** Task material follows **
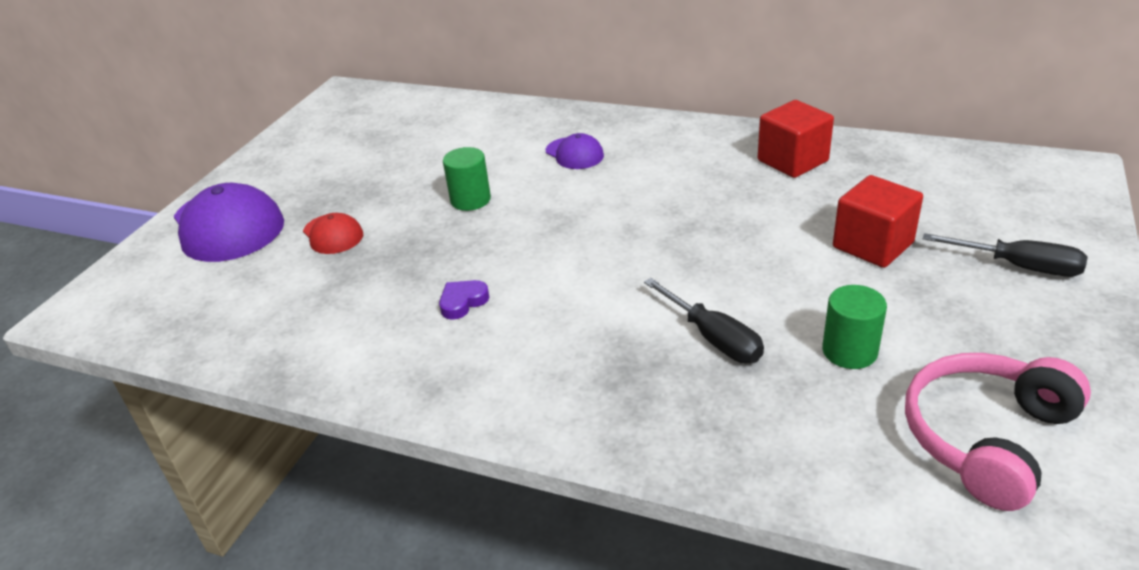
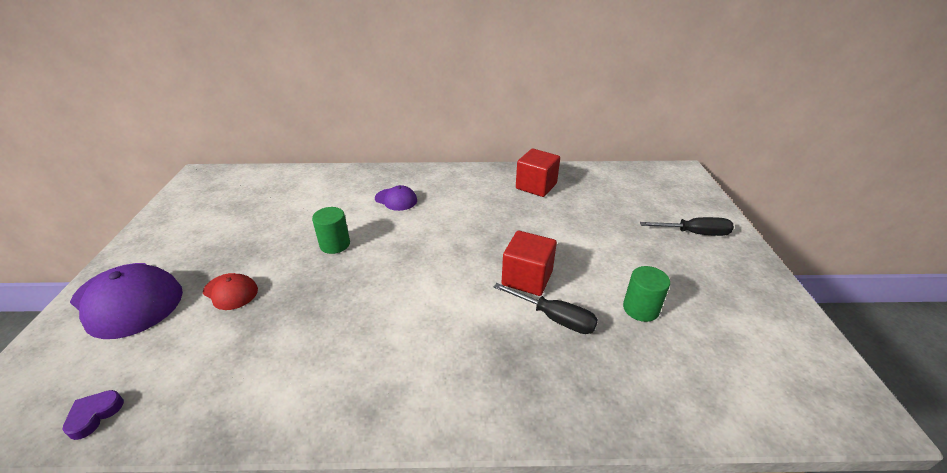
camera: 25 degrees left, 0 degrees up
purple heart [439,280,490,320] -> purple heart moved to [62,390,124,440]
red cube [833,175,923,268] -> red cube moved to [502,231,557,296]
pink headphones [905,353,1091,511] -> none

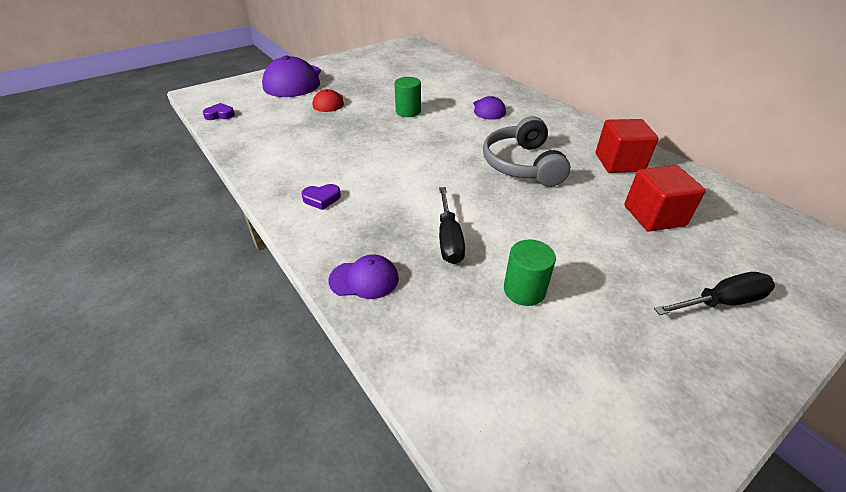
camera: 55 degrees right, 5 degrees up
red cube [502,231,557,296] -> red cube moved to [624,165,706,232]
black screwdriver [640,217,734,236] -> black screwdriver turned 75 degrees counterclockwise [654,272,775,315]
none -> purple heart [301,184,341,210]
none -> purple cap [329,254,399,299]
none -> grey headphones [483,116,570,187]

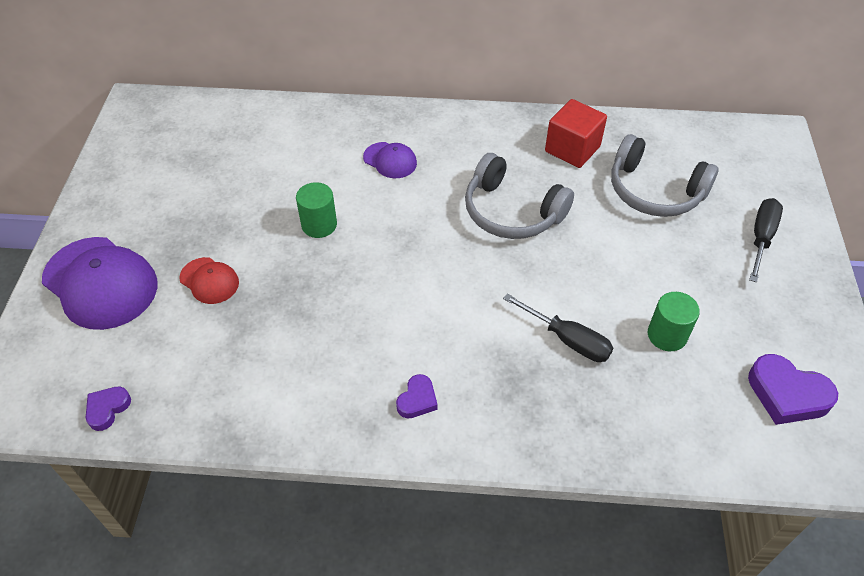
camera: 50 degrees left, 10 degrees up
purple cap [329,254,399,299] -> none
red cube [624,165,706,232] -> grey headphones [611,134,718,217]
none -> purple heart [748,354,838,425]

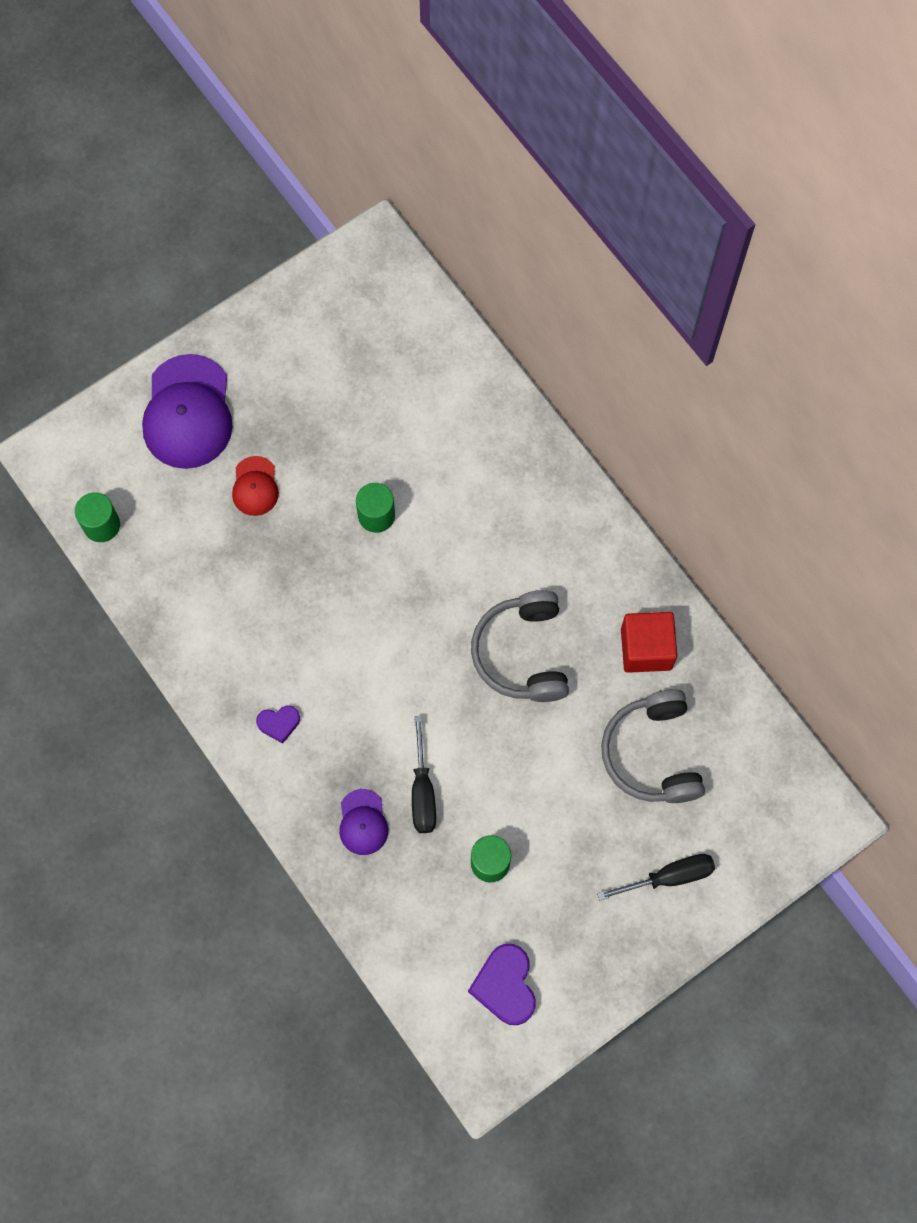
camera: 50 degrees right, 20 degrees up
purple heart [85,387,131,431] -> green cylinder [75,492,120,542]
purple cap [363,142,417,178] -> purple cap moved to [339,789,388,855]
** End of Task material **
Instructions to follow: Where a line above includes "camera", copy that line.

Final answer:
camera: 25 degrees left, 0 degrees up
camera: 55 degrees right, 5 degrees up
camera: 50 degrees left, 10 degrees up
camera: 50 degrees right, 20 degrees up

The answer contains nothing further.